__Prompt__: Lines that include "square" make up the answer; copy all of them from the data below.

__Data__:
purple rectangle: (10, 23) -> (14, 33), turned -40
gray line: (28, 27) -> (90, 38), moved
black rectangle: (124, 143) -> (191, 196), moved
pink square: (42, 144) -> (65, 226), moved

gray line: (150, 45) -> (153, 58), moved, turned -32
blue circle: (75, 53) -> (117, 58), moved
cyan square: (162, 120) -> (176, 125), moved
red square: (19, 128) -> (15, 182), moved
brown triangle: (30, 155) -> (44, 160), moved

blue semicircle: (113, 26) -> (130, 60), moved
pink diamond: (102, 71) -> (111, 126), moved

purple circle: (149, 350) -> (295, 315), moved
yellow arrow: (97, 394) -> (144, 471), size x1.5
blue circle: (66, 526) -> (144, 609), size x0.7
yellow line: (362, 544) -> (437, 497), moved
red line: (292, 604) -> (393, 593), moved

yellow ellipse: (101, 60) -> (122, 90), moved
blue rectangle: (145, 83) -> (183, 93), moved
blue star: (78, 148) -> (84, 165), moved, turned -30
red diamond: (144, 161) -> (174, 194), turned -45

--

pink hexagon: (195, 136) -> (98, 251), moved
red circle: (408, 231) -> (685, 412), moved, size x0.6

--

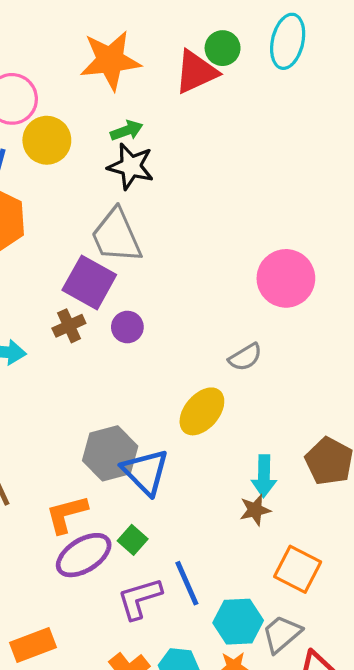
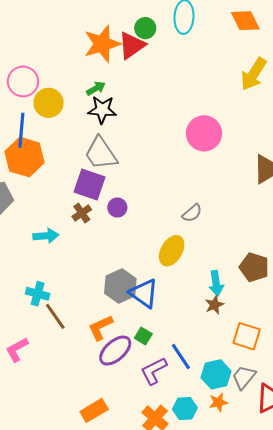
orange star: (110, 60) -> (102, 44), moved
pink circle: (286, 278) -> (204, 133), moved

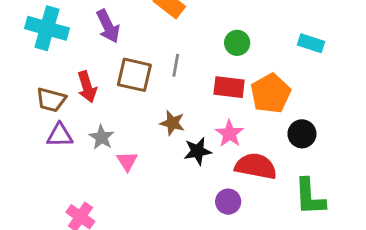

__Written response__:
pink square: (42, 144) -> (65, 226), moved
cyan square: (162, 120) -> (176, 125), moved
red square: (19, 128) -> (15, 182), moved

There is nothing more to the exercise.